◆ SHORT PROBLEM
From the data below, copy out every line that contains the string "kern".

◆ INPUT MATERIAL
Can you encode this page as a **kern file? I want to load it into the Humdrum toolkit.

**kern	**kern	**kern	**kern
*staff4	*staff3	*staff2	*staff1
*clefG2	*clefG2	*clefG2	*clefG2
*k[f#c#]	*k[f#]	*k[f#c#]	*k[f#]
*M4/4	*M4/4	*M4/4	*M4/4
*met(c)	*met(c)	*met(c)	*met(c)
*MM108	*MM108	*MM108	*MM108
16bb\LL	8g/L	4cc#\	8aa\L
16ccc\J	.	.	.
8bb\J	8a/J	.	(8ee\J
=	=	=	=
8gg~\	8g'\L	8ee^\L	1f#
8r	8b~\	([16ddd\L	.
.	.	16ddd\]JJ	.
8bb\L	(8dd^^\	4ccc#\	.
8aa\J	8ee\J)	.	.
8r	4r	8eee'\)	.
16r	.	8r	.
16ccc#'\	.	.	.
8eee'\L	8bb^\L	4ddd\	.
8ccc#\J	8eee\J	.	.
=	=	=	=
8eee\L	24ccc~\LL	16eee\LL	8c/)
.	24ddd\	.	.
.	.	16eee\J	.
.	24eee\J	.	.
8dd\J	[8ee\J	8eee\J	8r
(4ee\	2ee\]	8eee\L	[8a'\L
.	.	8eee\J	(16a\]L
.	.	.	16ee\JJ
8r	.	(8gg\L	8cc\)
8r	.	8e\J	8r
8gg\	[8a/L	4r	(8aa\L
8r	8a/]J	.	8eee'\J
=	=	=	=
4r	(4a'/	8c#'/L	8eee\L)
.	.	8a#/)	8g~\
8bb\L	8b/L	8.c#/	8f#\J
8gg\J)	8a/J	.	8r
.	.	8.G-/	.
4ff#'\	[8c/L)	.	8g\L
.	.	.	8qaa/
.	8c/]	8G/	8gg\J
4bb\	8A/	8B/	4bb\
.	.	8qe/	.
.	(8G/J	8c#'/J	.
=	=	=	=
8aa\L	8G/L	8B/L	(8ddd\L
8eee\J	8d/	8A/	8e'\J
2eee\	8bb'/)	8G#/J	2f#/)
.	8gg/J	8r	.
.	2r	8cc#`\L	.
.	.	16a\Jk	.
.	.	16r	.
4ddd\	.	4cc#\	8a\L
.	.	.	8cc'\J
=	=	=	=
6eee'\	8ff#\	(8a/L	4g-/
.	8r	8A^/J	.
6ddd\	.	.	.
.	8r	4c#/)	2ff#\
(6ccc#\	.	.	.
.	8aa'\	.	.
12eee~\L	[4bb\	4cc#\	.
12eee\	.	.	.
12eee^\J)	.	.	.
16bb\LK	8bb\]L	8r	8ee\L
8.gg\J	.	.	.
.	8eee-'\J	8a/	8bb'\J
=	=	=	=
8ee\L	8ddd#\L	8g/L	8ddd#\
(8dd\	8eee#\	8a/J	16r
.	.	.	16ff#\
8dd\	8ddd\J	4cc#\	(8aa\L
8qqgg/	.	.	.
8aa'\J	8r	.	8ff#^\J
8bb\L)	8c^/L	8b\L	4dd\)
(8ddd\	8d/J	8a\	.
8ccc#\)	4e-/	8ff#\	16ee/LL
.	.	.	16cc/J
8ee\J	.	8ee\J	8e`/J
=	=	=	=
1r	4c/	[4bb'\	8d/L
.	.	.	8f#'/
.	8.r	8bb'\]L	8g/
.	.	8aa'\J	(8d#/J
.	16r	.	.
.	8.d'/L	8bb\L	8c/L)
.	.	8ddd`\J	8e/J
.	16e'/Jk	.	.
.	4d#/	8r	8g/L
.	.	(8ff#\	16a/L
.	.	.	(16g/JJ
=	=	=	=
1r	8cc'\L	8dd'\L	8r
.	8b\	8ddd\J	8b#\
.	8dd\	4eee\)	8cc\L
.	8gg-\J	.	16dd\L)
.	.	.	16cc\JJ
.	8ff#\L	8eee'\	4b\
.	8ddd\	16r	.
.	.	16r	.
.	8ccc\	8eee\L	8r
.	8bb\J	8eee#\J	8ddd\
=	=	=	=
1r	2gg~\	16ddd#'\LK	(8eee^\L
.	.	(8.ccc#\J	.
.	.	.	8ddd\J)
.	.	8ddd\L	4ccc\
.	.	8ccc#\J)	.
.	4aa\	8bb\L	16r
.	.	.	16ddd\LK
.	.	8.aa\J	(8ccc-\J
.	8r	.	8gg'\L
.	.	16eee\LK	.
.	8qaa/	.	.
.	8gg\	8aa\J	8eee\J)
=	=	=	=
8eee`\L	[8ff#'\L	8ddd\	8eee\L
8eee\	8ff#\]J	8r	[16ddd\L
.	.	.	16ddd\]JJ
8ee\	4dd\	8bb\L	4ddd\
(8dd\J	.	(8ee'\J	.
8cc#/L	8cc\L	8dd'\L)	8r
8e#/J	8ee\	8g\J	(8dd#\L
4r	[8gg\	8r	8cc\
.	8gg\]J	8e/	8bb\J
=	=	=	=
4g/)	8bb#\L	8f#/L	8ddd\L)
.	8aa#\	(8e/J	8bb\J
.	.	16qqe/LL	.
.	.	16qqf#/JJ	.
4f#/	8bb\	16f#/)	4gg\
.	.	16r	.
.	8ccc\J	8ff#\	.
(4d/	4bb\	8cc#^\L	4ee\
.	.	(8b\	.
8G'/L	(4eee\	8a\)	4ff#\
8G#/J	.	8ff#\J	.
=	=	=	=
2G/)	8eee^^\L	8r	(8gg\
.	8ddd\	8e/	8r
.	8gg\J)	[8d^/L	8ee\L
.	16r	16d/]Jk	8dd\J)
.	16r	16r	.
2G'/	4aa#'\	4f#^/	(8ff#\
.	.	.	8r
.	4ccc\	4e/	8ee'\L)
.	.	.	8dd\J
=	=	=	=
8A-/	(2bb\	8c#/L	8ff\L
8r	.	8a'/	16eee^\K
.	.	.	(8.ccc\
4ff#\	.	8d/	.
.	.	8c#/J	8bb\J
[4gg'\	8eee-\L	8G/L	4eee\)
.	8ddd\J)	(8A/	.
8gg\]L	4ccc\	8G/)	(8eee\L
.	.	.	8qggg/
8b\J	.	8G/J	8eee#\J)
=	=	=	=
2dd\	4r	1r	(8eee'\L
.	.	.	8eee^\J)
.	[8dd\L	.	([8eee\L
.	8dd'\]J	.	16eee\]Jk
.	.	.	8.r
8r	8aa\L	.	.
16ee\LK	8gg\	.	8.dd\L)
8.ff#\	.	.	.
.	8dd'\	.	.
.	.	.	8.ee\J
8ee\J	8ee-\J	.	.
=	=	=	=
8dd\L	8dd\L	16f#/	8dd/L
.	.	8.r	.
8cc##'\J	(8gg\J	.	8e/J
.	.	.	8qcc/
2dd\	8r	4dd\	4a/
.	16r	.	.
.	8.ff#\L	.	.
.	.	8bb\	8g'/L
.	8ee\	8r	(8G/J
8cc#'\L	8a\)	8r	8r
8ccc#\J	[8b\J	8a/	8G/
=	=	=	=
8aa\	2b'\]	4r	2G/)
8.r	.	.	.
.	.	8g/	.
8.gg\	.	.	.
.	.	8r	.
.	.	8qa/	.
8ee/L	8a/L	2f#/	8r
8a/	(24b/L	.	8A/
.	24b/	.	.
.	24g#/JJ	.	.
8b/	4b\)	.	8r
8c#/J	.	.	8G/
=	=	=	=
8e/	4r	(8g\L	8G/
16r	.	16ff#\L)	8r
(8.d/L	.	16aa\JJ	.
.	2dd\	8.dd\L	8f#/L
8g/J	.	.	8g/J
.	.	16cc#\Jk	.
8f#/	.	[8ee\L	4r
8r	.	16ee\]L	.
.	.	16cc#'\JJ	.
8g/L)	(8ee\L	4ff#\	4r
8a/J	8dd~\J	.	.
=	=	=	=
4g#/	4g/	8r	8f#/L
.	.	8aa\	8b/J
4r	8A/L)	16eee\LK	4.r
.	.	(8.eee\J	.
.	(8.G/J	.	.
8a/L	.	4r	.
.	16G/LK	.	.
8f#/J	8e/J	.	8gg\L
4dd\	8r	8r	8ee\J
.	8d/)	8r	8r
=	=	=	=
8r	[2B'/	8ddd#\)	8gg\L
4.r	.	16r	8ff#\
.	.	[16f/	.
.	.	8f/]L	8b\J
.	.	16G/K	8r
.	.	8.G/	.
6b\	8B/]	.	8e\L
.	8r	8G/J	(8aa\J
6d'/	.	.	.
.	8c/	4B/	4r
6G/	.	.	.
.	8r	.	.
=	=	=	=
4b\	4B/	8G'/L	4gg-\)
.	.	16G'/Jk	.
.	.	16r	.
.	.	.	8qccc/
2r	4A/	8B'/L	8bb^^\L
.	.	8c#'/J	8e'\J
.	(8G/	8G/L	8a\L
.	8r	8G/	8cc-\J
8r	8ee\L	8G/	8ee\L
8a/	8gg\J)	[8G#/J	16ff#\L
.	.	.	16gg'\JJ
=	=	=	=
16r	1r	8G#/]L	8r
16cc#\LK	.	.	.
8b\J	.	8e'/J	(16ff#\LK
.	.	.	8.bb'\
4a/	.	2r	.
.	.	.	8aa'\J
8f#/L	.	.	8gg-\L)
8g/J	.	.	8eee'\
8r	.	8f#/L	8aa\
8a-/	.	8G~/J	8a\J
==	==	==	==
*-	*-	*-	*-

◆ SOLVED PROBLEM
Can you encode this page as a **kern file? I want to load it into the Humdrum toolkit.
**kern	**kern	**kern	**kern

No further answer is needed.